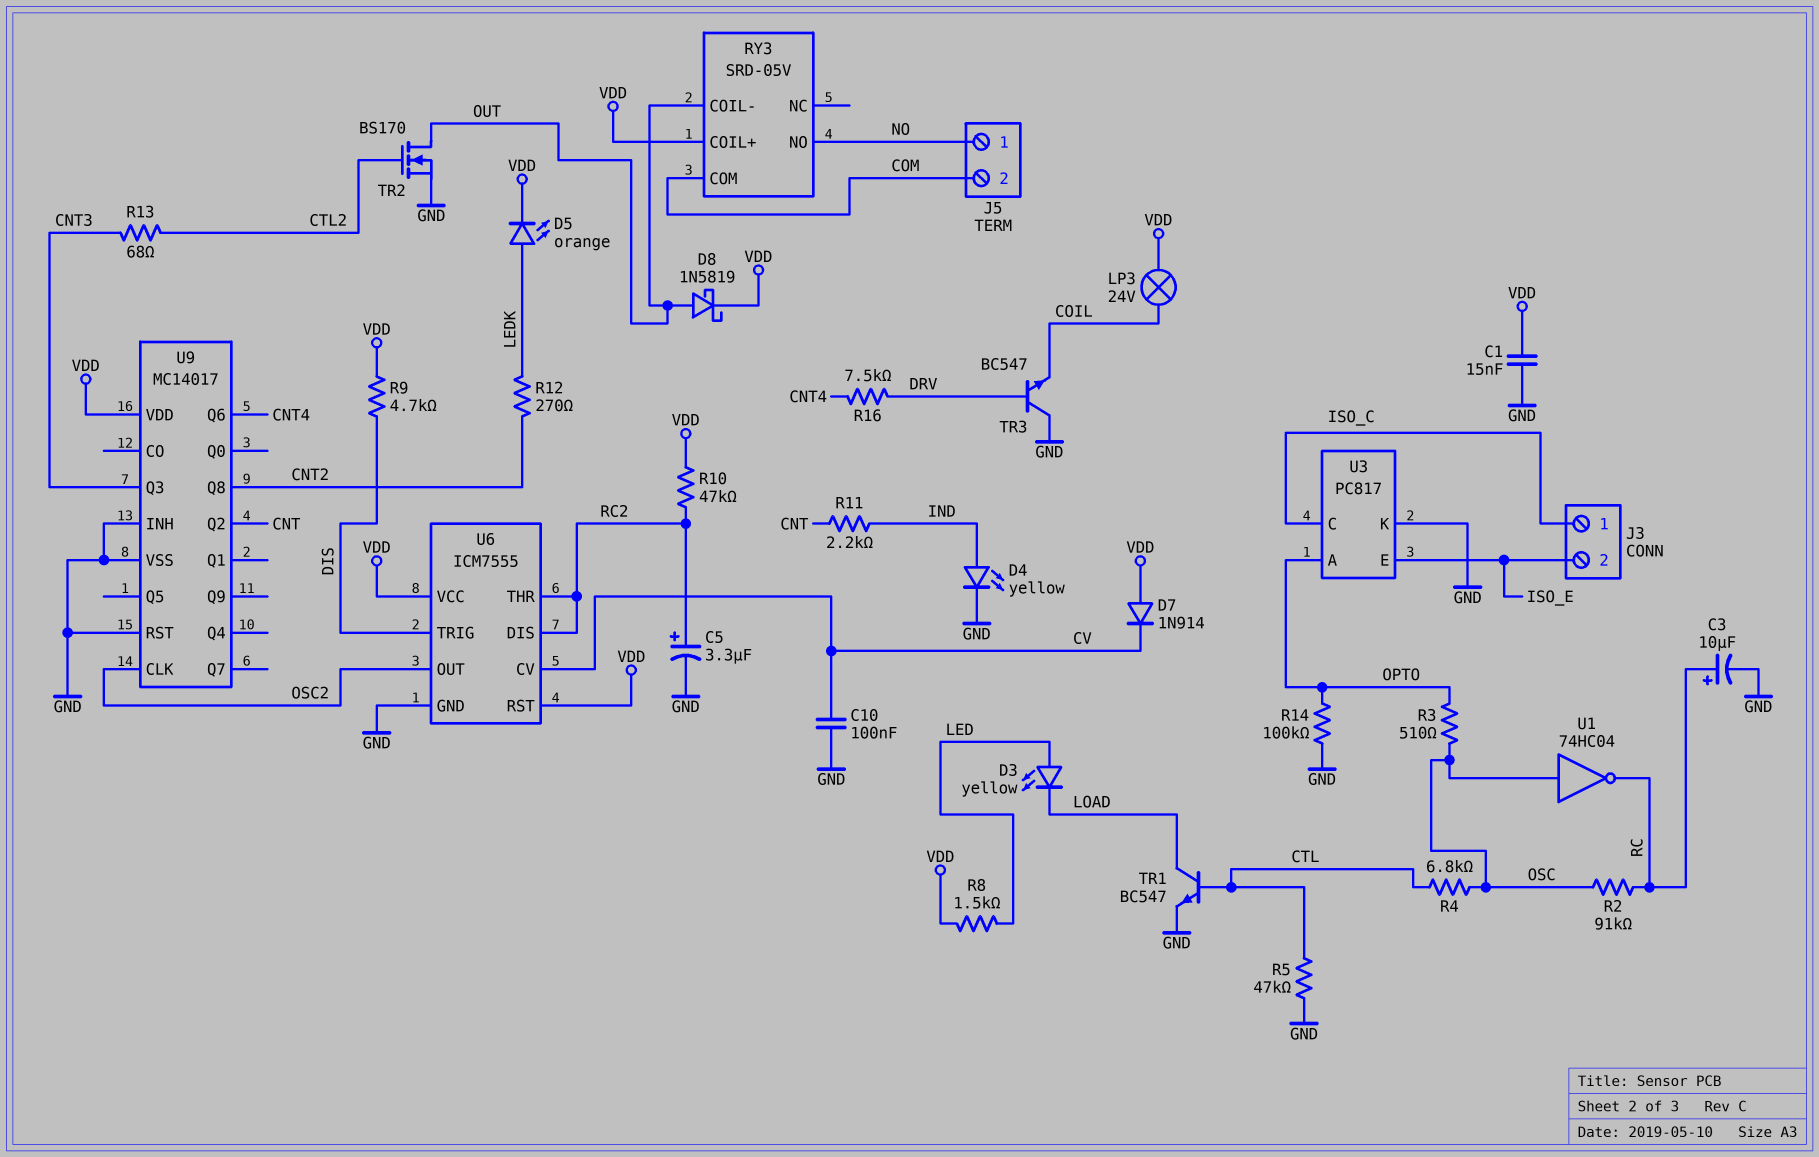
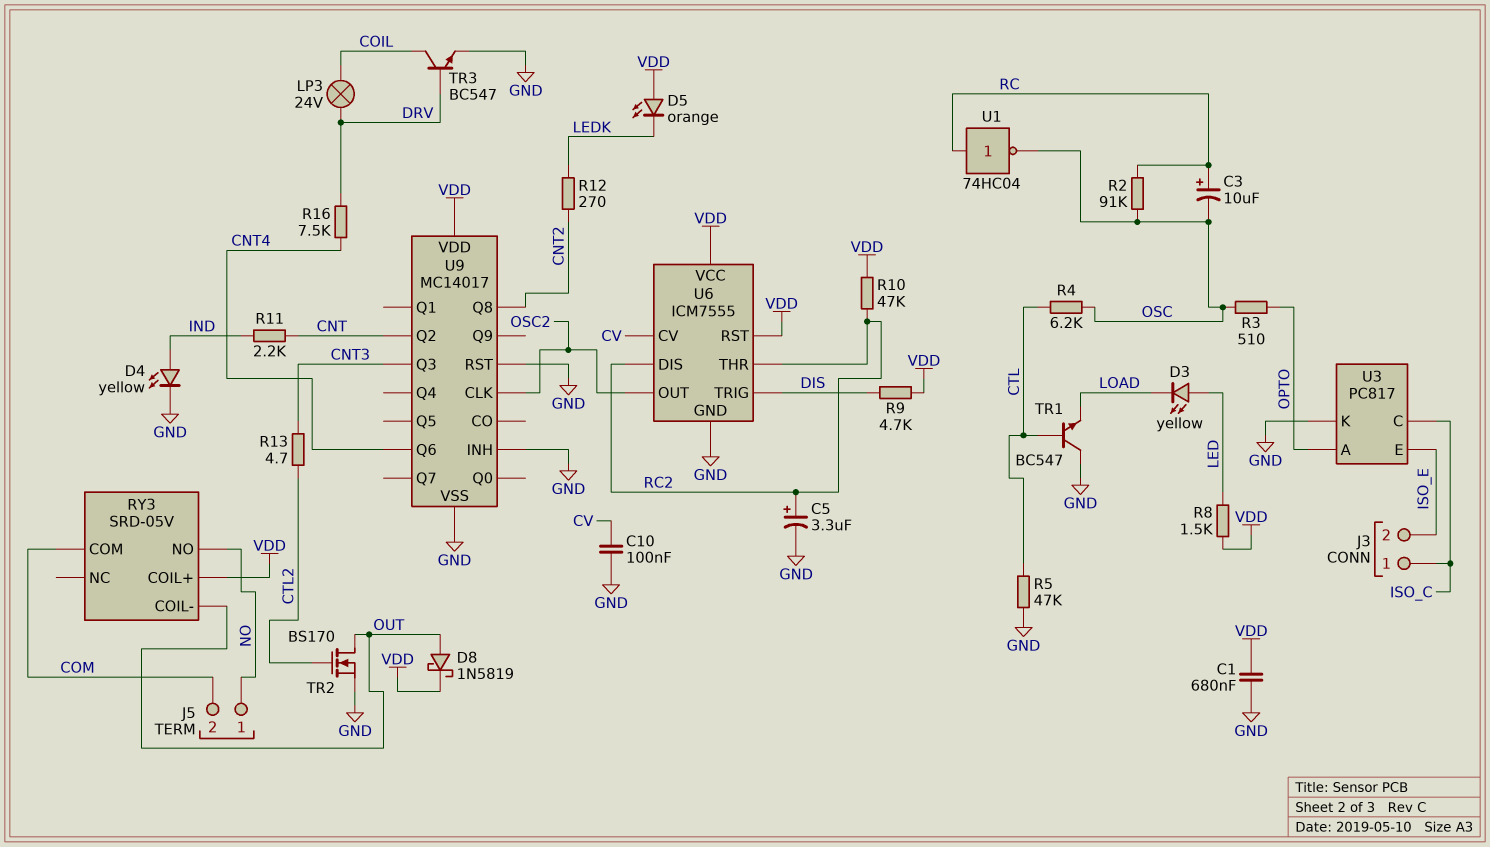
C1: 15nF (GND, VDD) -> 680nF (GND, VDD)
C3: 10uF (plus RC, minus GND) -> 10uF (plus RC, minus OSC)
D5: LED orange (A LEDK, K VDD) -> LED orange (A VDD, K LEDK)
D7: diode 1N914 (A VDD, K CV) -> none
LP3: lamp 24V (COIL, VDD) -> lamp 24V (COIL, DRV)
R4: 6.8k (CTL, OSC) -> 6.2k (CTL, OSC)
R13: 68 (CNT3, CTL2) -> 4.7 (CNT3, CTL2)
R14: 100k (GND, OPTO) -> none
TR1: NPN BC547 (B CTL, C LOAD, E GND) -> NPN BC547 (B CTL, C GND, E LOAD)
TR3: NPN BC547 (B DRV, C GND, E COIL) -> NPN BC547 (B DRV, C COIL, E GND)
U1: NOT 74HC04 (in OSC, out RC) -> NOT 74HC04 (in RC, out OSC)

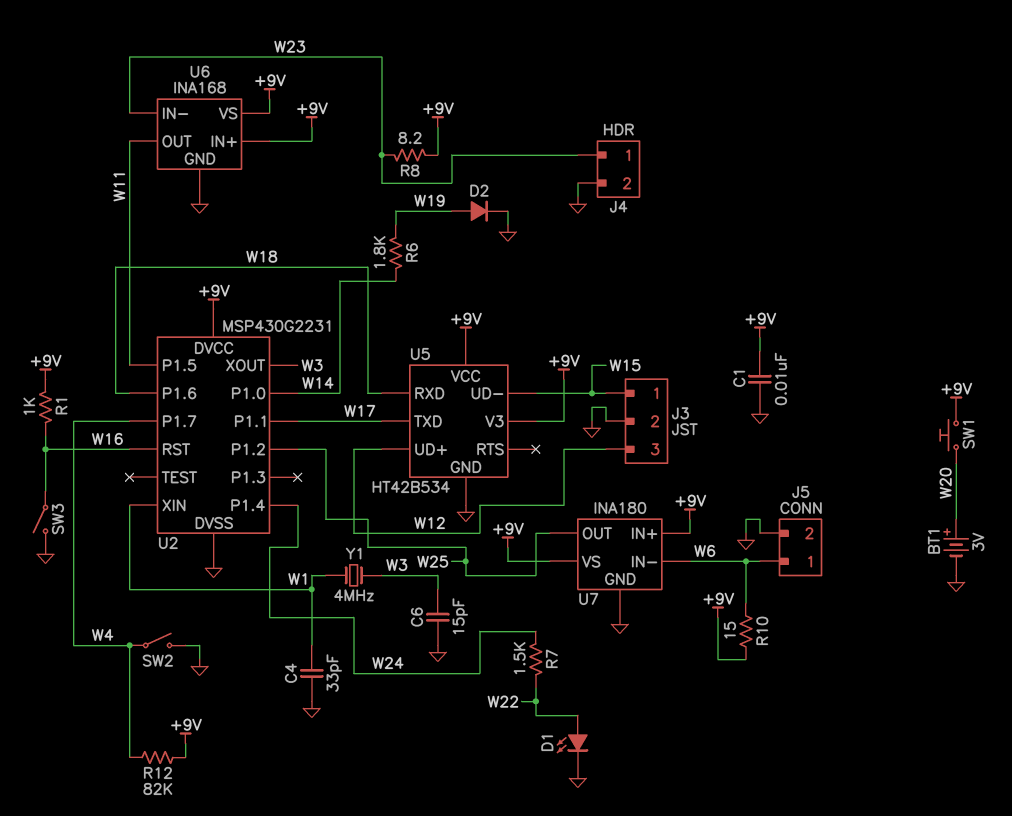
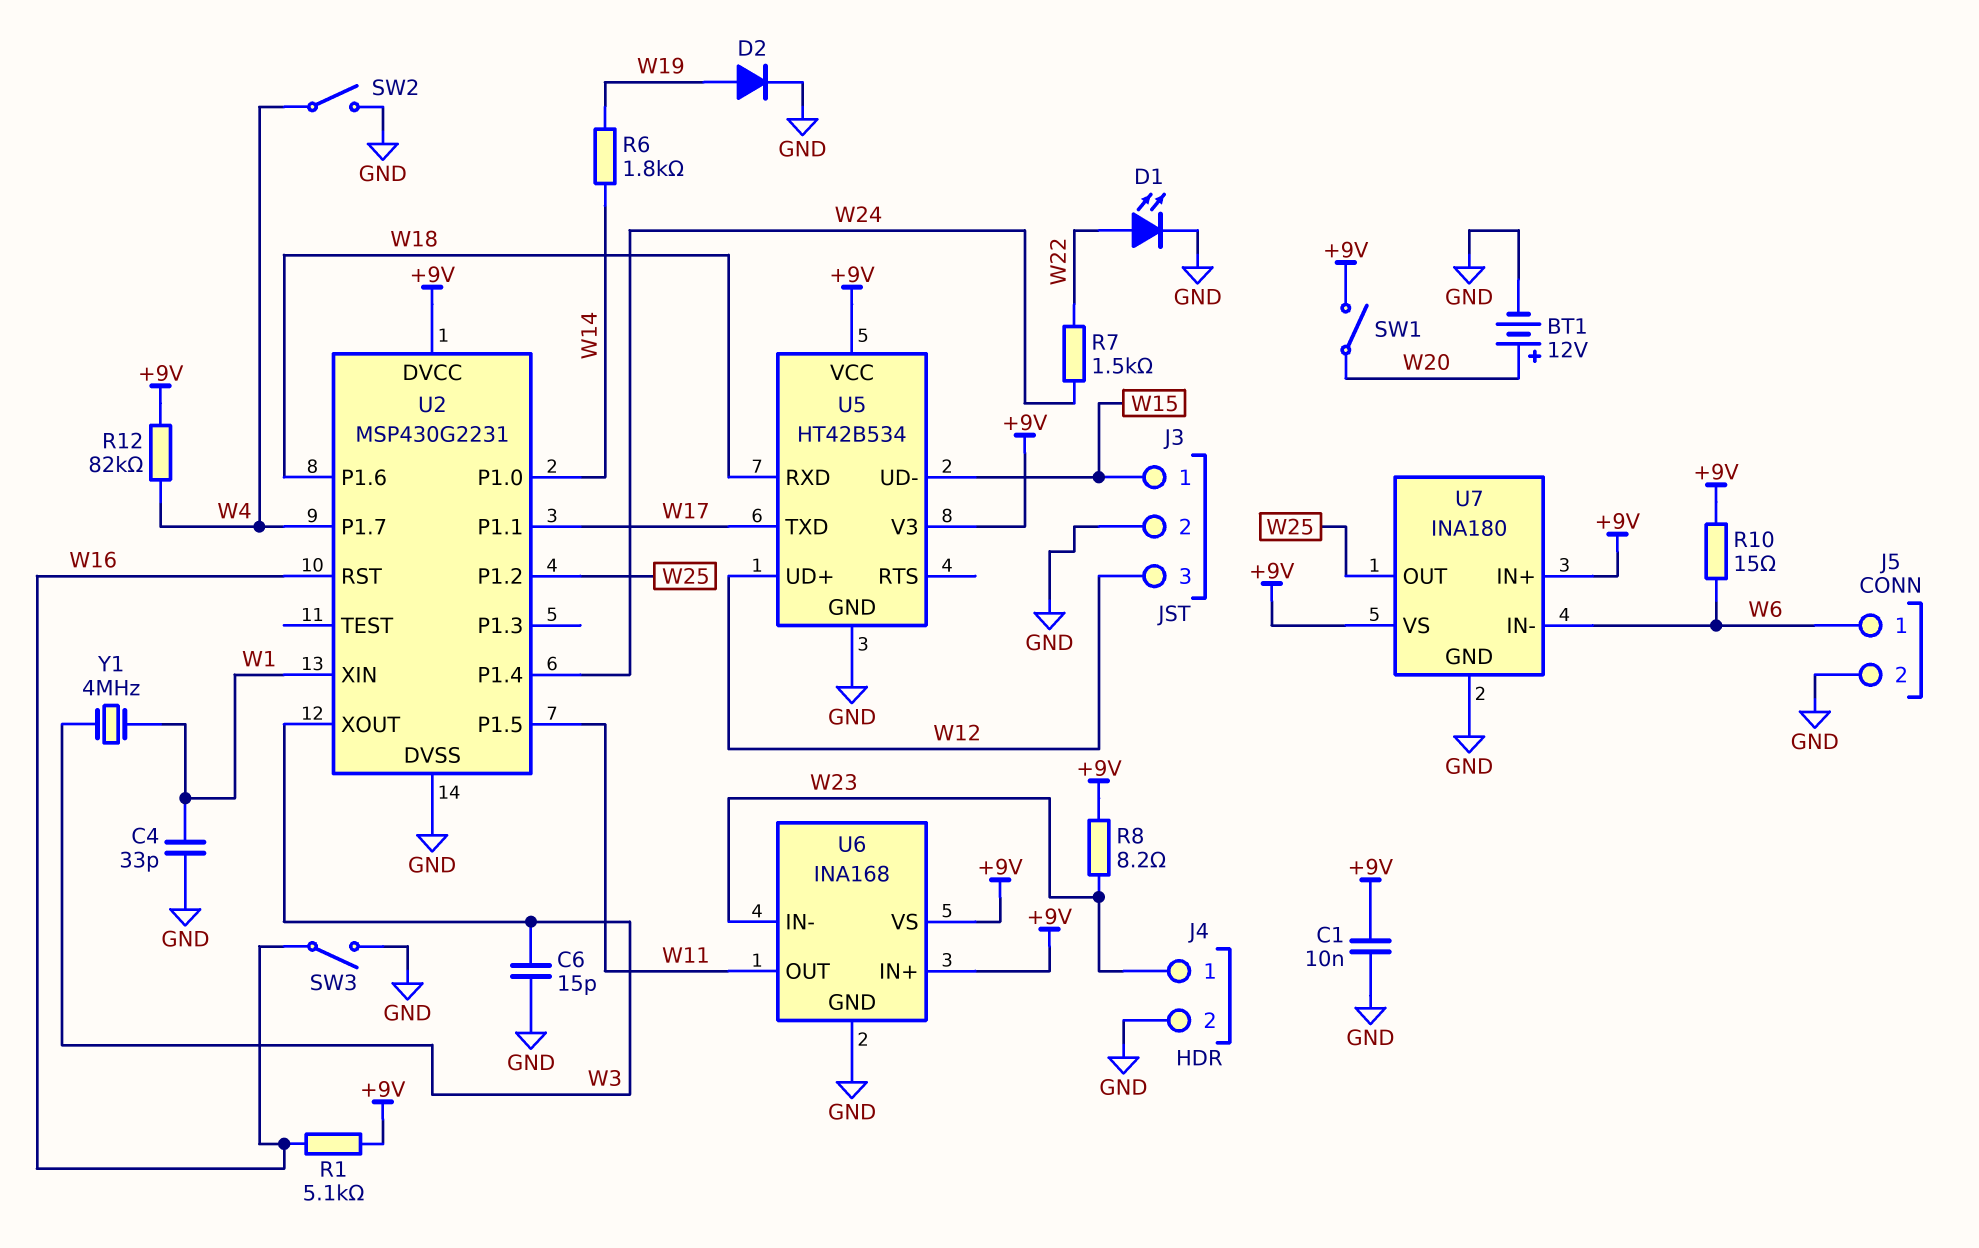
BT1: 3V (plus W20, minus GND) -> 12V (plus W20, minus GND)
R1: 1k (+9V, W16) -> 5.1k (+9V, W16)
SW1: button (+9V, W20) -> switch (+9V, W20)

_ _ _

§ **Try it**:
With the pictures left aside, set down each entry above exactly as it stands.

§ **The answer**:
C1: 15nF (GND, VDD) -> 680nF (GND, VDD)
C3: 10uF (plus RC, minus GND) -> 10uF (plus RC, minus OSC)
D5: LED orange (A LEDK, K VDD) -> LED orange (A VDD, K LEDK)
D7: diode 1N914 (A VDD, K CV) -> none
LP3: lamp 24V (COIL, VDD) -> lamp 24V (COIL, DRV)
R4: 6.8k (CTL, OSC) -> 6.2k (CTL, OSC)
R13: 68 (CNT3, CTL2) -> 4.7 (CNT3, CTL2)
R14: 100k (GND, OPTO) -> none
TR1: NPN BC547 (B CTL, C LOAD, E GND) -> NPN BC547 (B CTL, C GND, E LOAD)
TR3: NPN BC547 (B DRV, C GND, E COIL) -> NPN BC547 (B DRV, C COIL, E GND)
U1: NOT 74HC04 (in OSC, out RC) -> NOT 74HC04 (in RC, out OSC)

BT1: 3V (plus W20, minus GND) -> 12V (plus W20, minus GND)
R1: 1k (+9V, W16) -> 5.1k (+9V, W16)
SW1: button (+9V, W20) -> switch (+9V, W20)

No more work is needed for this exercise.